» Provided information
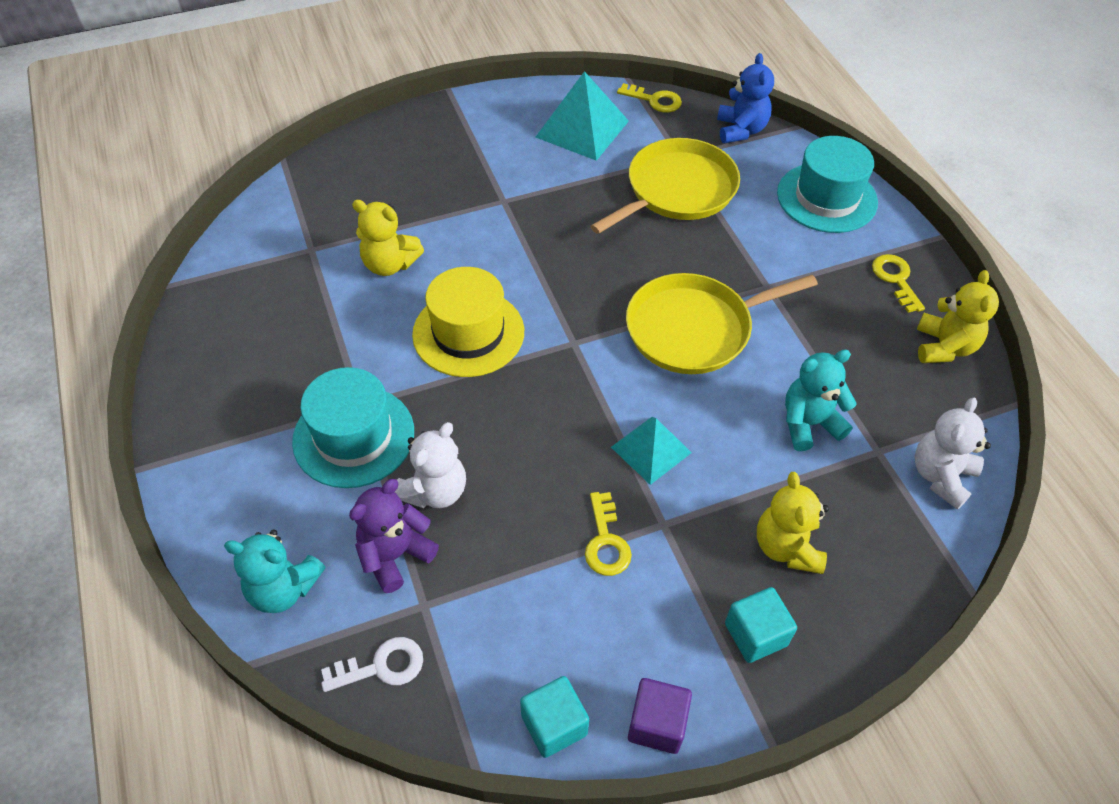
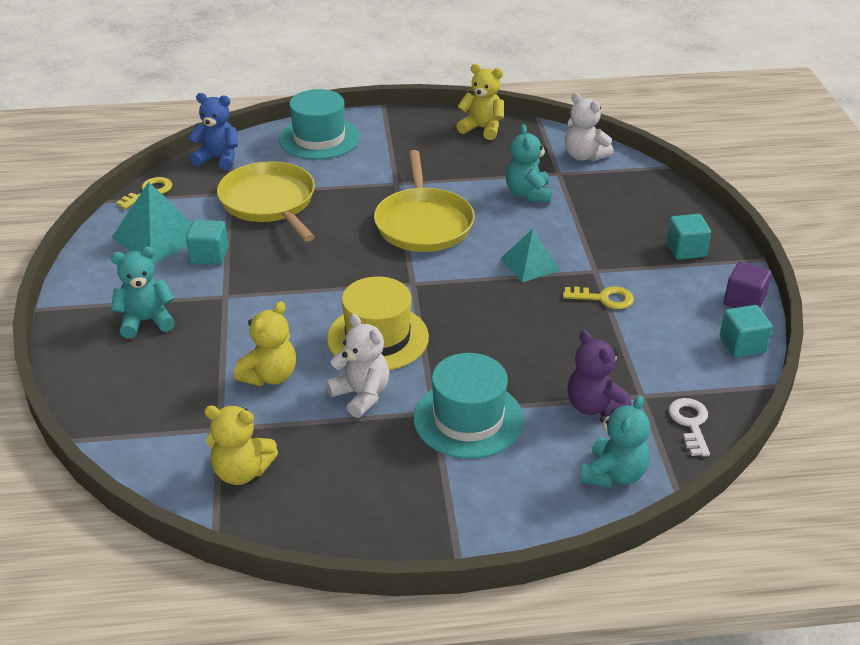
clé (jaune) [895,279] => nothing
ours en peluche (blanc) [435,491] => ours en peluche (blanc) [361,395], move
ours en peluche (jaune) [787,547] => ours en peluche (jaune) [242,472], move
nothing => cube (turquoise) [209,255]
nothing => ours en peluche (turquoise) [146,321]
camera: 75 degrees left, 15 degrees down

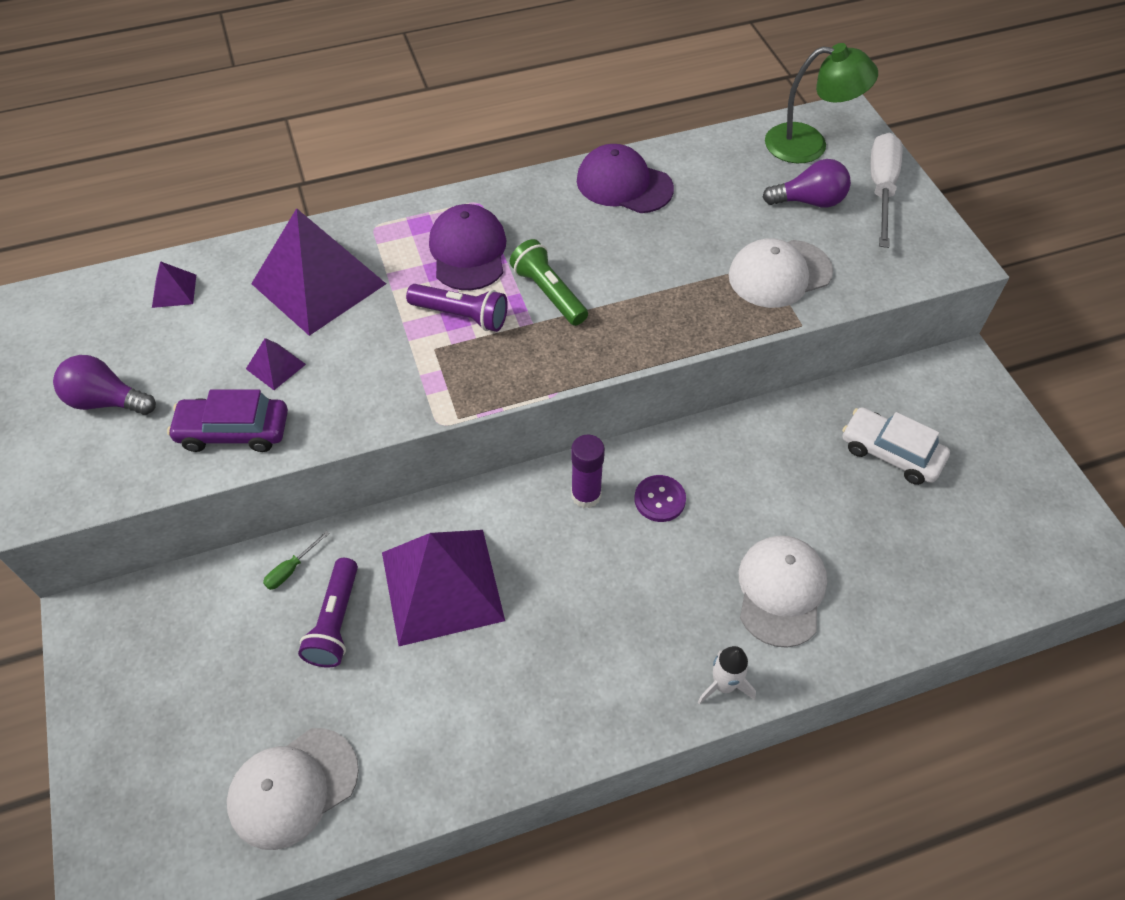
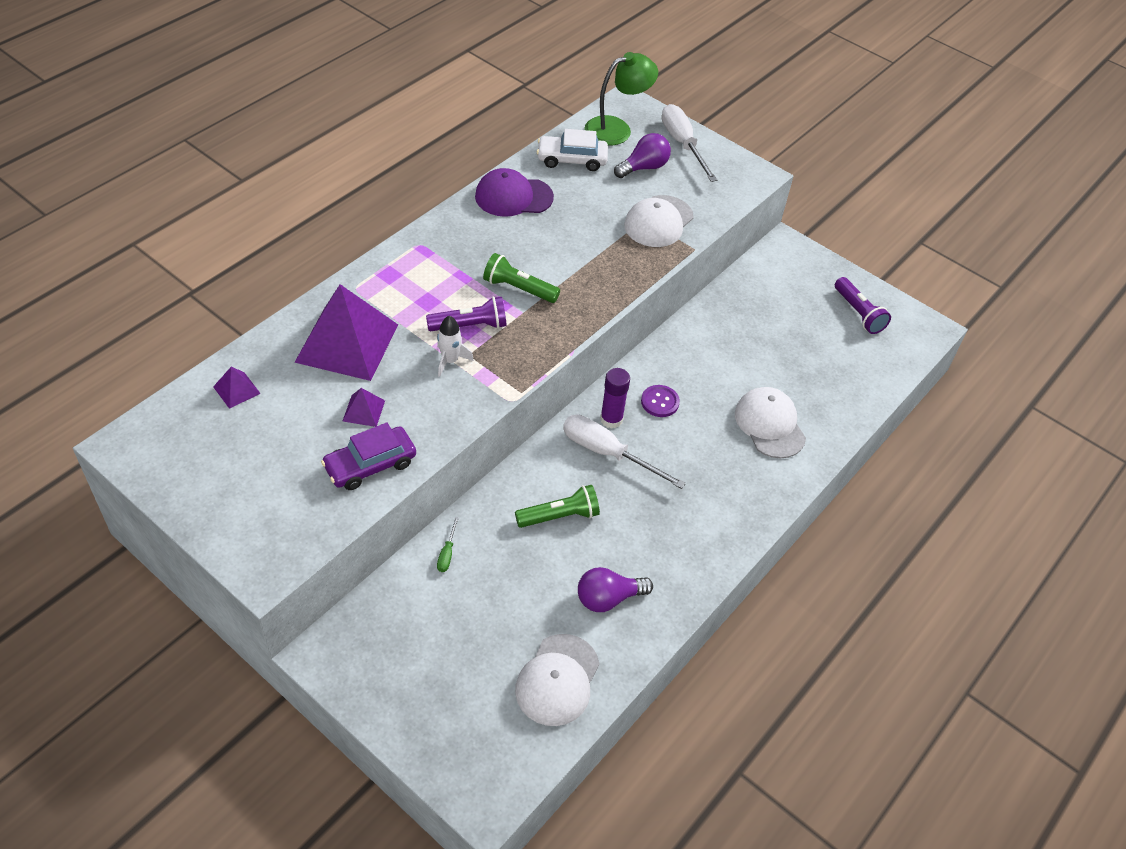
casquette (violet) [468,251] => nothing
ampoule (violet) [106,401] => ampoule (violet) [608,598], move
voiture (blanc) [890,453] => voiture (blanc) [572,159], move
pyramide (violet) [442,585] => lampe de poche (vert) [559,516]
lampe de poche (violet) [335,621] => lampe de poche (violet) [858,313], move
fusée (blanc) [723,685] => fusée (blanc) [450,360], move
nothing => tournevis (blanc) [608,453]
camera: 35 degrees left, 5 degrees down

» Problem description
An exact retyping of each record, with no pictures, is the answer required.

» Exercise result
clé (jaune) [895,279] => nothing
ours en peluche (blanc) [435,491] => ours en peluche (blanc) [361,395], move
ours en peluche (jaune) [787,547] => ours en peluche (jaune) [242,472], move
nothing => cube (turquoise) [209,255]
nothing => ours en peluche (turquoise) [146,321]
camera: 75 degrees left, 15 degrees down

casquette (violet) [468,251] => nothing
ampoule (violet) [106,401] => ampoule (violet) [608,598], move
voiture (blanc) [890,453] => voiture (blanc) [572,159], move
pyramide (violet) [442,585] => lampe de poche (vert) [559,516]
lampe de poche (violet) [335,621] => lampe de poche (violet) [858,313], move
fusée (blanc) [723,685] => fusée (blanc) [450,360], move
nothing => tournevis (blanc) [608,453]
camera: 35 degrees left, 5 degrees down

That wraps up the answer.